Object state change records

#####

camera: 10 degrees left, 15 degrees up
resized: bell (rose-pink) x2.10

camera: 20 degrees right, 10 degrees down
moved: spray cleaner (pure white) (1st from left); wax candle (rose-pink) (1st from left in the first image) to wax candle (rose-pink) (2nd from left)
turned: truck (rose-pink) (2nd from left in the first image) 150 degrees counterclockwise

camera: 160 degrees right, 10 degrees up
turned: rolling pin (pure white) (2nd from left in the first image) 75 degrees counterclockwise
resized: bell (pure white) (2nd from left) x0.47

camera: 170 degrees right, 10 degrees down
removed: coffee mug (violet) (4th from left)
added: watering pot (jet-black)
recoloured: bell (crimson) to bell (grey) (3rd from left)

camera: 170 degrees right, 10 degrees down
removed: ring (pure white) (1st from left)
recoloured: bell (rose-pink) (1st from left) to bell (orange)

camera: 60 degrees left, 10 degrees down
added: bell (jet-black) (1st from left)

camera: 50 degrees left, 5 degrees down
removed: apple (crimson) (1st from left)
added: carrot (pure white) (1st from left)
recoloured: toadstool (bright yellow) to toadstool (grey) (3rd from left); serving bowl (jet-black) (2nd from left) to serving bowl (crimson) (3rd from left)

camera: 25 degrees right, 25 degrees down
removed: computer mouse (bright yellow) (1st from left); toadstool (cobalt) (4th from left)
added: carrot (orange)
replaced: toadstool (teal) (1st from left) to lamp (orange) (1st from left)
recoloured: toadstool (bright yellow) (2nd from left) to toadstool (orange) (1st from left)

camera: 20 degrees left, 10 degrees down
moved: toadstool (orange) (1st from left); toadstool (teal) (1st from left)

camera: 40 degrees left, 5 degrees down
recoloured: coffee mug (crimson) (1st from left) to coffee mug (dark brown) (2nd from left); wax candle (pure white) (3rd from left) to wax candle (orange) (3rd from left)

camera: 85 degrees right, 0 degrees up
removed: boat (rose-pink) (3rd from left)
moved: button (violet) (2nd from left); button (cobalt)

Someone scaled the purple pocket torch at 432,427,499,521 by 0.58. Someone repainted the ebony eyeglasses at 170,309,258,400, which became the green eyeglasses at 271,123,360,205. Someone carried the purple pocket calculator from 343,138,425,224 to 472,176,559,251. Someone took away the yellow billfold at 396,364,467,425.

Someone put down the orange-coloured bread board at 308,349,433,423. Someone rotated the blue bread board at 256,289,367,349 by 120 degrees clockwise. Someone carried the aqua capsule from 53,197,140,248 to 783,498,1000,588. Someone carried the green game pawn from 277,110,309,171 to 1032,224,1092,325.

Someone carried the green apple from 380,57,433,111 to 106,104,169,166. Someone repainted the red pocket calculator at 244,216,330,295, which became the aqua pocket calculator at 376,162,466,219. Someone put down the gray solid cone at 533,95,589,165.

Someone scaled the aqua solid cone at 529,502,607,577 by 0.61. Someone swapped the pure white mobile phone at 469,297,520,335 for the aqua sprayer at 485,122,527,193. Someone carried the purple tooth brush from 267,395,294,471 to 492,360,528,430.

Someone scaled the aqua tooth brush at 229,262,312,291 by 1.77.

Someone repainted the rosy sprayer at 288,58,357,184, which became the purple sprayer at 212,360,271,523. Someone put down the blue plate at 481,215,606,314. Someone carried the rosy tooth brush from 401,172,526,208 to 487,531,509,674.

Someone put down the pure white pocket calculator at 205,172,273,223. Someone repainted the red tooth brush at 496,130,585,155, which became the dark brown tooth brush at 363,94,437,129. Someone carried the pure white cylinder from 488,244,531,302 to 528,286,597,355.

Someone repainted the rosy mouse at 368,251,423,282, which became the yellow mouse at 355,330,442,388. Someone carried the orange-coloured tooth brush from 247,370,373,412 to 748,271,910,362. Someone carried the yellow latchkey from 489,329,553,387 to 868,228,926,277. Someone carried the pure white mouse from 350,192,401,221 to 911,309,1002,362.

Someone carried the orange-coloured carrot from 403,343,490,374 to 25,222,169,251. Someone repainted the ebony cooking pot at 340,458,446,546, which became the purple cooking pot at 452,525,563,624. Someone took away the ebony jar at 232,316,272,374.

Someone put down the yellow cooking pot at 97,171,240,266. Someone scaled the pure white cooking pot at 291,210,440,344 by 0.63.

#####

EXERCISE REQUIREMENTS:
From the data above, output only the lines between the line containing "moved: toadstool (orange)" and the line containing "Someone scaled the aqua tooth", inclusive, exactly as written.

REPLY:
moved: toadstool (orange) (1st from left); toadstool (teal) (1st from left)

camera: 40 degrees left, 5 degrees down
recoloured: coffee mug (crimson) (1st from left) to coffee mug (dark brown) (2nd from left); wax candle (pure white) (3rd from left) to wax candle (orange) (3rd from left)

camera: 85 degrees right, 0 degrees up
removed: boat (rose-pink) (3rd from left)
moved: button (violet) (2nd from left); button (cobalt)

Someone scaled the purple pocket torch at 432,427,499,521 by 0.58. Someone repainted the ebony eyeglasses at 170,309,258,400, which became the green eyeglasses at 271,123,360,205. Someone carried the purple pocket calculator from 343,138,425,224 to 472,176,559,251. Someone took away the yellow billfold at 396,364,467,425.

Someone put down the orange-coloured bread board at 308,349,433,423. Someone rotated the blue bread board at 256,289,367,349 by 120 degrees clockwise. Someone carried the aqua capsule from 53,197,140,248 to 783,498,1000,588. Someone carried the green game pawn from 277,110,309,171 to 1032,224,1092,325.

Someone carried the green apple from 380,57,433,111 to 106,104,169,166. Someone repainted the red pocket calculator at 244,216,330,295, which became the aqua pocket calculator at 376,162,466,219. Someone put down the gray solid cone at 533,95,589,165.

Someone scaled the aqua solid cone at 529,502,607,577 by 0.61. Someone swapped the pure white mobile phone at 469,297,520,335 for the aqua sprayer at 485,122,527,193. Someone carried the purple tooth brush from 267,395,294,471 to 492,360,528,430.

Someone scaled the aqua tooth brush at 229,262,312,291 by 1.77.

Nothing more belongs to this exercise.